(Colored shape tracking data)
■ ■ ■

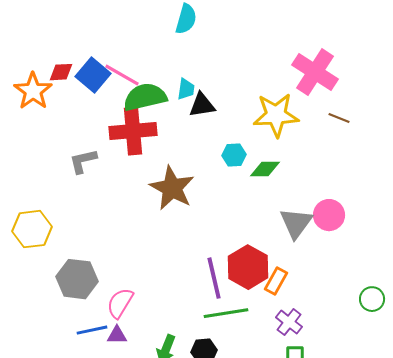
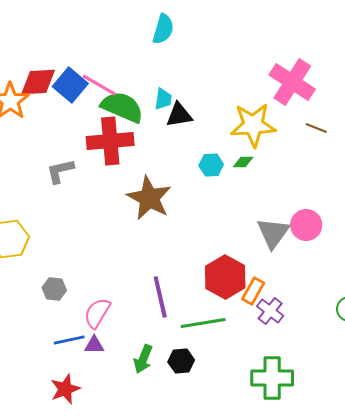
red diamond: (61, 72) -> (38, 82), size x1.5
green semicircle: (145, 97) -> (122, 107), turned 36
green diamond: (265, 169) -> (243, 162), moved, size x0.7
purple line: (214, 278) -> (160, 297), moved
gray hexagon: (77, 279) -> (54, 289), size x0.6
purple cross: (289, 322) -> (270, 311), moved

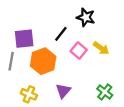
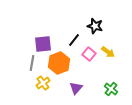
yellow cross: (29, 94) -> (43, 83), moved, turned 32

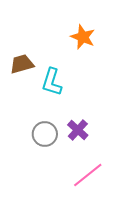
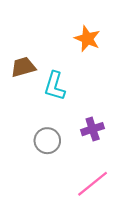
purple cross: (78, 130) -> (93, 129), moved, turned 30

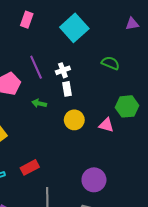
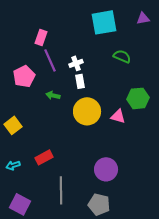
pink rectangle: (27, 20) -> (41, 37), moved
cyan square: (74, 28) -> (104, 22), moved, turned 32
yellow circle: (74, 120) -> (87, 111), size x1.4

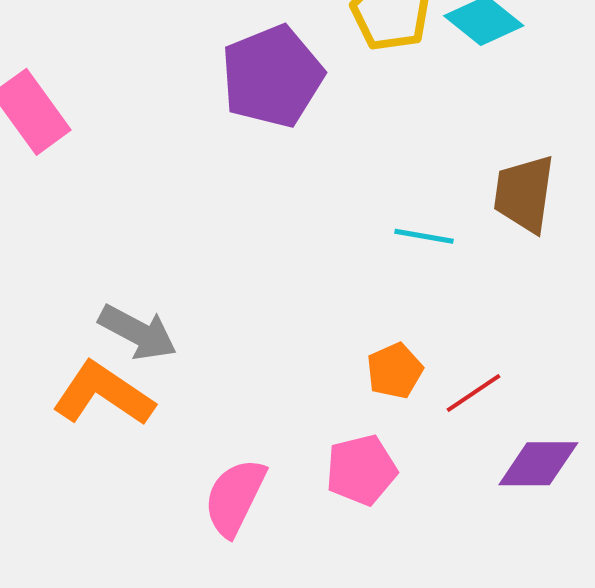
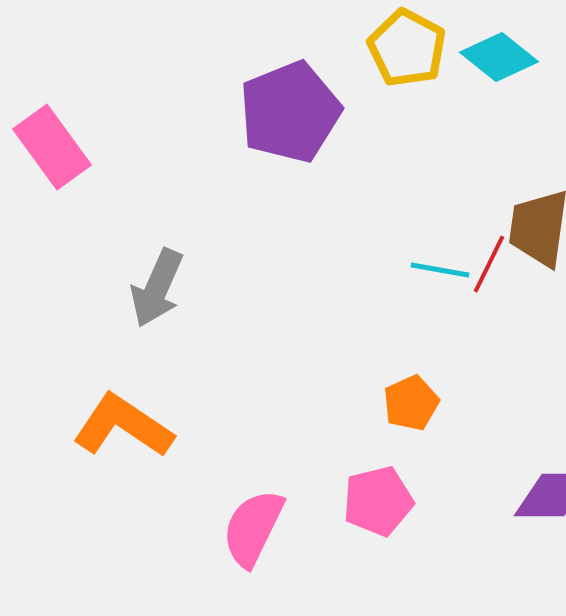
gray arrow: (138, 332) -> (157, 288), moved, turned 86
red line: (474, 393) -> (489, 264), moved, turned -30

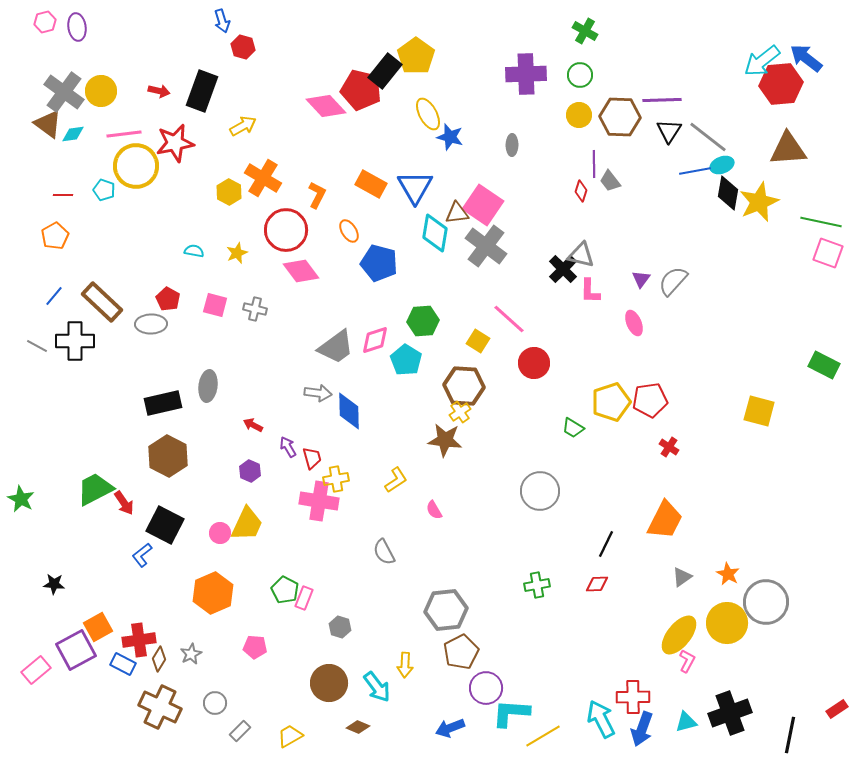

■ ■ ■

Each line from the one holding "yellow cross: (29, 94)" through the final line of the data needs to be transcribed exactly. Include both ends, skip the pictures, and add nothing.

▶ Task answer
yellow cross: (29, 94) -> (43, 83), moved, turned 32

purple cross: (78, 130) -> (93, 129), moved, turned 30

pink rectangle: (27, 20) -> (41, 37), moved
cyan square: (74, 28) -> (104, 22), moved, turned 32
yellow circle: (74, 120) -> (87, 111), size x1.4

gray arrow: (138, 332) -> (157, 288), moved, turned 86
red line: (474, 393) -> (489, 264), moved, turned -30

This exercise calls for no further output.